═══ PROVIDED INFORMATION ═══

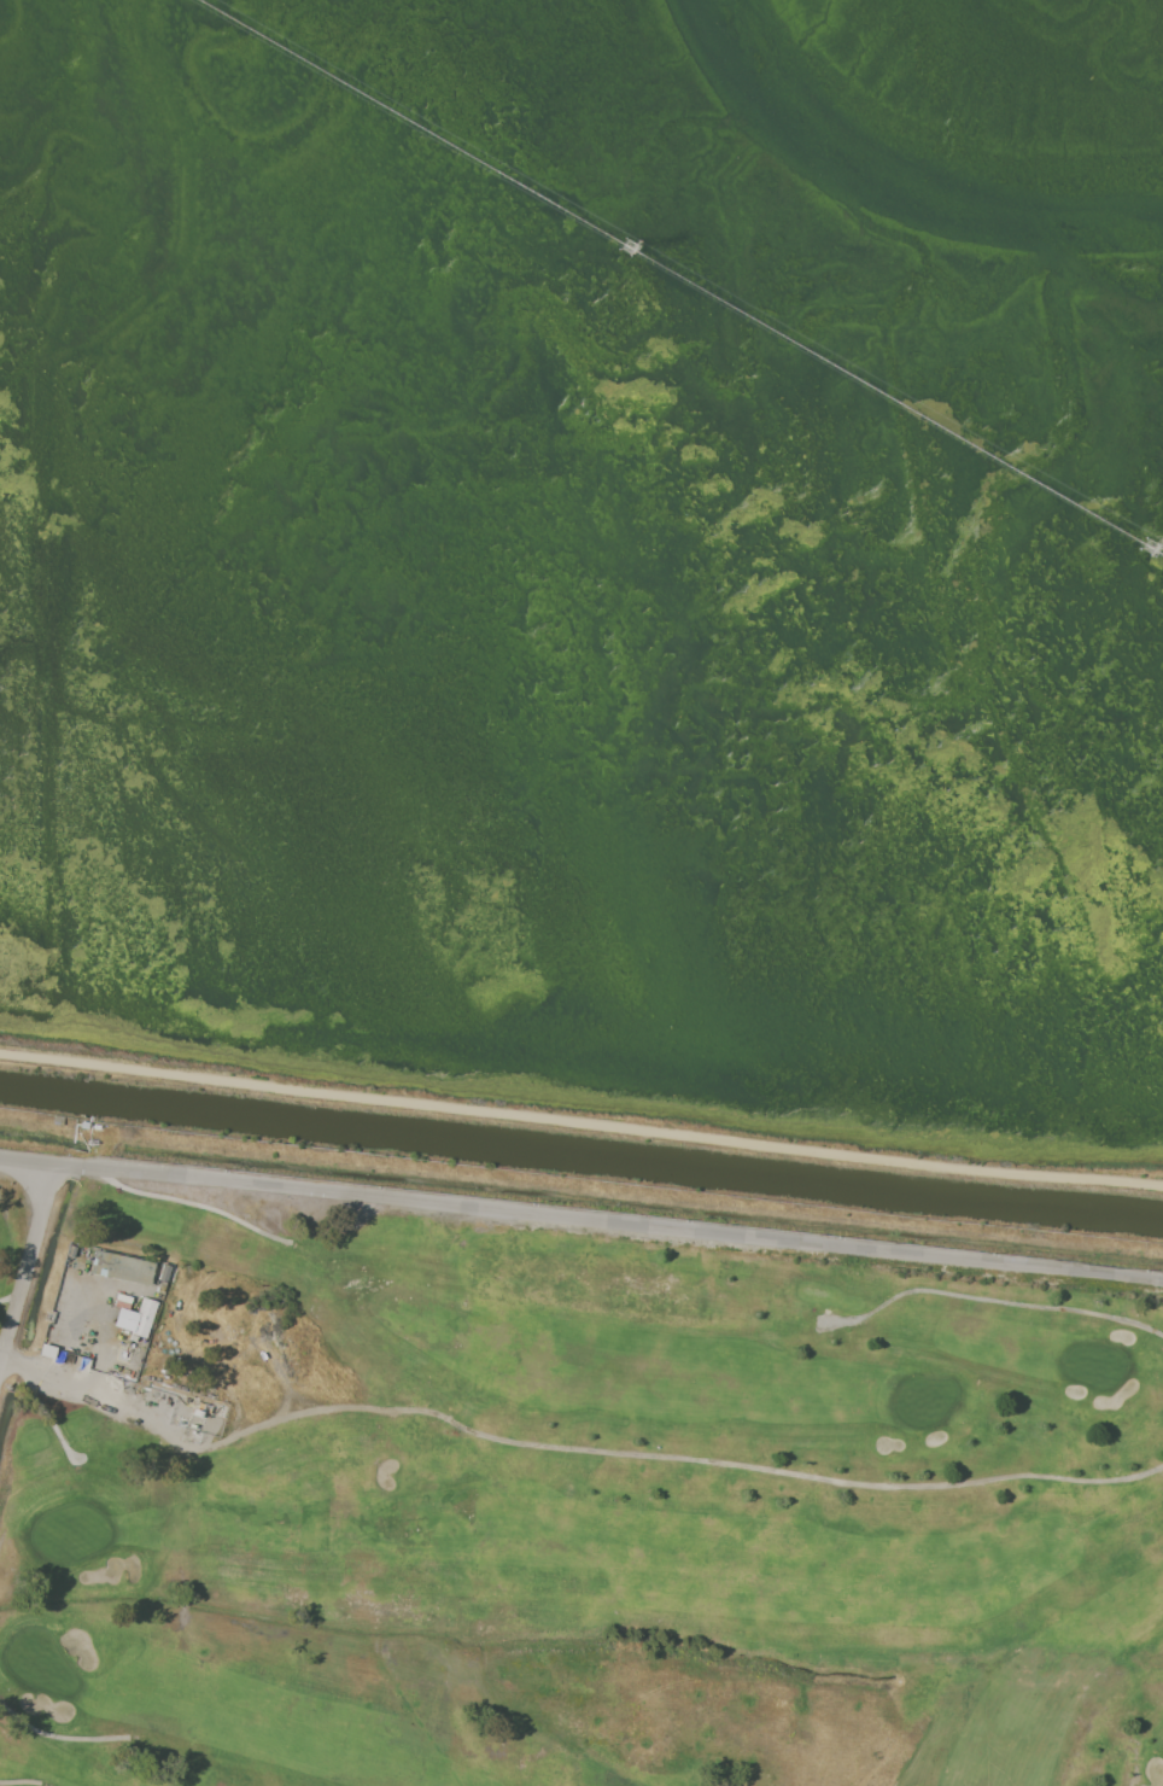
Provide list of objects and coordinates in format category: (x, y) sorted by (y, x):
power tower: (630, 252)
pier: (680, 277)
power tower: (1148, 549)
road: (581, 1126)
road: (581, 1219)
road: (27, 1267)
building: (120, 1267)
building: (135, 1318)
park: (559, 1507)

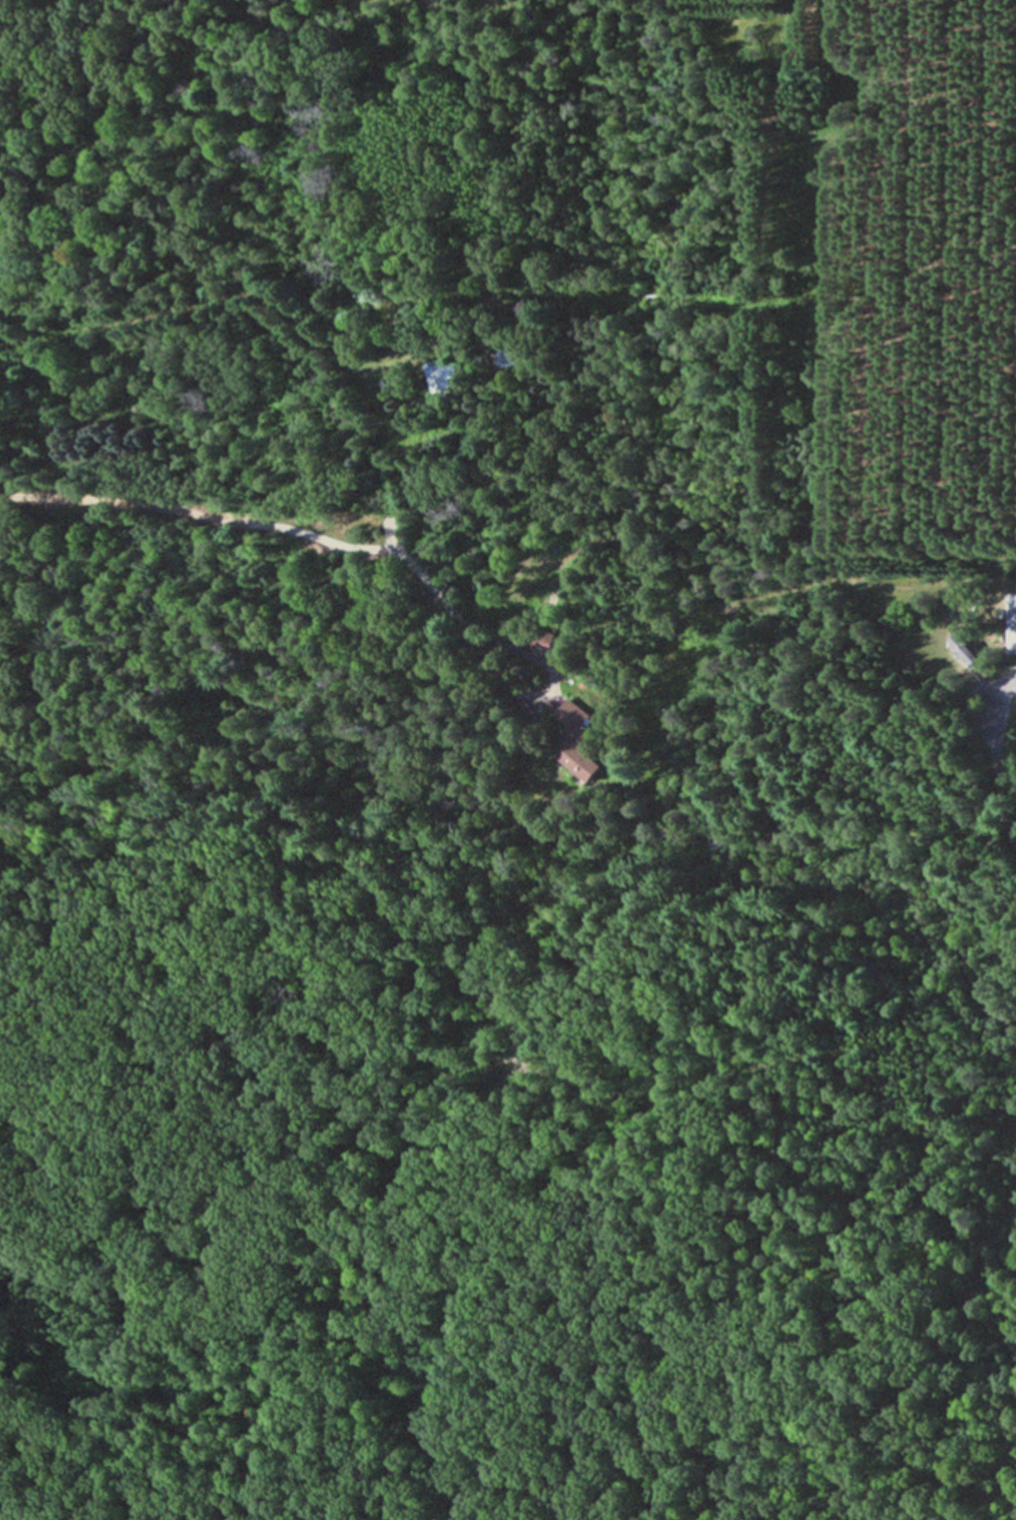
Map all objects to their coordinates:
road: (189, 303)
building: (499, 358)
building: (437, 376)
road: (441, 607)
building: (1013, 625)
building: (570, 737)
road: (995, 781)

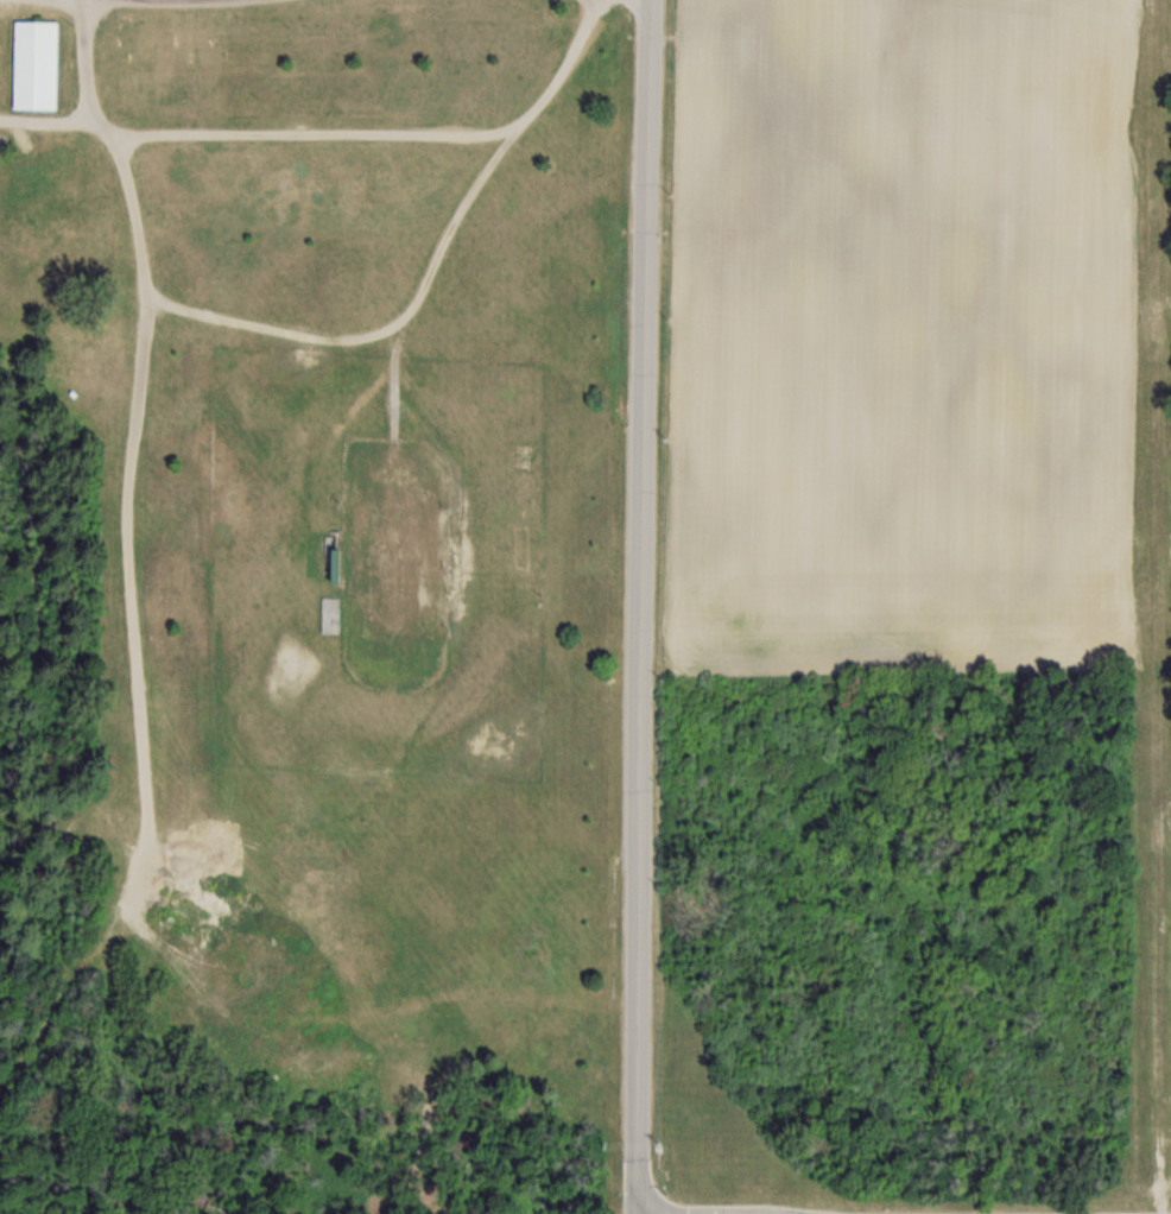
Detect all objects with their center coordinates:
road: (193, 0)
building: (34, 64)
building: (523, 456)
road: (12, 532)
park: (307, 605)
road: (645, 607)
road: (63, 730)
road: (5, 795)

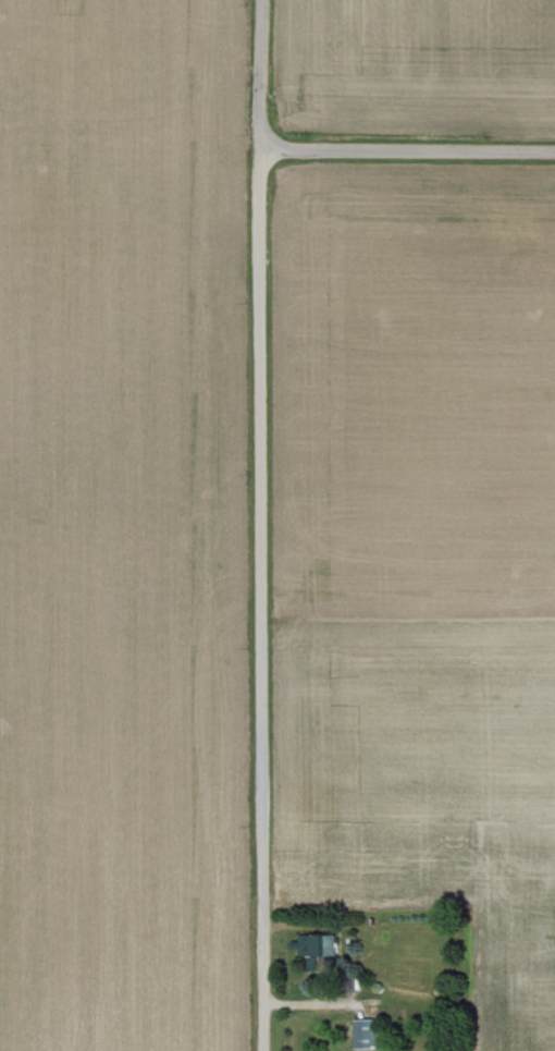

═══

**WHAT YOU HAVE TO DO**: Nothing but an exact copy of the data, without its images, should make up your answer.

**SOLUTION**:
Provide list of objects and coordinates in format category: (x, y) sorted by (y, x):
power tower: (630, 252)
pier: (680, 277)
power tower: (1148, 549)
road: (581, 1126)
road: (581, 1219)
road: (27, 1267)
building: (120, 1267)
building: (135, 1318)
park: (559, 1507)

Map all objects to their coordinates:
road: (189, 303)
building: (499, 358)
building: (437, 376)
road: (441, 607)
building: (1013, 625)
building: (570, 737)
road: (995, 781)

Detect all objects with their center coordinates:
road: (193, 0)
building: (34, 64)
building: (523, 456)
road: (12, 532)
park: (307, 605)
road: (645, 607)
road: (63, 730)
road: (5, 795)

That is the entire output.